REQUIREMENT ▸
To complete the exercise, repeat every record exactly as it stands.
#### RECORDS SHOWN
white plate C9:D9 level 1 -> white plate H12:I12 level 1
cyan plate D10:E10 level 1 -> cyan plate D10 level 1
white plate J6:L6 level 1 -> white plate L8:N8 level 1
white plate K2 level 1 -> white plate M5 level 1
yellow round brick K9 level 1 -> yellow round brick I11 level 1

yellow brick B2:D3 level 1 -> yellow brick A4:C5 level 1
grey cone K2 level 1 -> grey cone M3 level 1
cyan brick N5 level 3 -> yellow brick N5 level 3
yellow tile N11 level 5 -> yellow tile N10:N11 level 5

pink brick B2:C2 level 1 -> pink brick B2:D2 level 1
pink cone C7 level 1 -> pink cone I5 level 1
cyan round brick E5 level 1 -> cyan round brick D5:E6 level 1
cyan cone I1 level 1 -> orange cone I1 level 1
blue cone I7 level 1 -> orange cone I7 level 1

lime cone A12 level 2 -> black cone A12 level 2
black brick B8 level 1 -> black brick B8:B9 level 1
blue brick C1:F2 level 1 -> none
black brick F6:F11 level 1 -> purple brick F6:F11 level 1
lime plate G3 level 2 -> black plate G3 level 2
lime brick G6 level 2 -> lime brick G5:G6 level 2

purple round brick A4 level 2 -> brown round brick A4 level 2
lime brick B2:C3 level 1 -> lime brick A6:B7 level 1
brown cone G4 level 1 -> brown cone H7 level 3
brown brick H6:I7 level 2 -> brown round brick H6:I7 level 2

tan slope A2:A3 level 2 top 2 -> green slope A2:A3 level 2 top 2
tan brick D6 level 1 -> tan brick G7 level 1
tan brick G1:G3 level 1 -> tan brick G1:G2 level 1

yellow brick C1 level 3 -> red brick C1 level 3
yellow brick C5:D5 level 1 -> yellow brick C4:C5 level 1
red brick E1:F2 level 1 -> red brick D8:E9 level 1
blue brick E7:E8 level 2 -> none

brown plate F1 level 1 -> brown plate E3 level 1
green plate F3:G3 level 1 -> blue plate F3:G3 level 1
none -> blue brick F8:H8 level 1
########
TASK OUTPUT ▸
white plate C9:D9 level 1 -> white plate H12:I12 level 1
cyan plate D10:E10 level 1 -> cyan plate D10 level 1
white plate J6:L6 level 1 -> white plate L8:N8 level 1
white plate K2 level 1 -> white plate M5 level 1
yellow round brick K9 level 1 -> yellow round brick I11 level 1

yellow brick B2:D3 level 1 -> yellow brick A4:C5 level 1
grey cone K2 level 1 -> grey cone M3 level 1
cyan brick N5 level 3 -> yellow brick N5 level 3
yellow tile N11 level 5 -> yellow tile N10:N11 level 5

pink brick B2:C2 level 1 -> pink brick B2:D2 level 1
pink cone C7 level 1 -> pink cone I5 level 1
cyan round brick E5 level 1 -> cyan round brick D5:E6 level 1
cyan cone I1 level 1 -> orange cone I1 level 1
blue cone I7 level 1 -> orange cone I7 level 1

lime cone A12 level 2 -> black cone A12 level 2
black brick B8 level 1 -> black brick B8:B9 level 1
blue brick C1:F2 level 1 -> none
black brick F6:F11 level 1 -> purple brick F6:F11 level 1
lime plate G3 level 2 -> black plate G3 level 2
lime brick G6 level 2 -> lime brick G5:G6 level 2

purple round brick A4 level 2 -> brown round brick A4 level 2
lime brick B2:C3 level 1 -> lime brick A6:B7 level 1
brown cone G4 level 1 -> brown cone H7 level 3
brown brick H6:I7 level 2 -> brown round brick H6:I7 level 2

tan slope A2:A3 level 2 top 2 -> green slope A2:A3 level 2 top 2
tan brick D6 level 1 -> tan brick G7 level 1
tan brick G1:G3 level 1 -> tan brick G1:G2 level 1

yellow brick C1 level 3 -> red brick C1 level 3
yellow brick C5:D5 level 1 -> yellow brick C4:C5 level 1
red brick E1:F2 level 1 -> red brick D8:E9 level 1
blue brick E7:E8 level 2 -> none

brown plate F1 level 1 -> brown plate E3 level 1
green plate F3:G3 level 1 -> blue plate F3:G3 level 1
none -> blue brick F8:H8 level 1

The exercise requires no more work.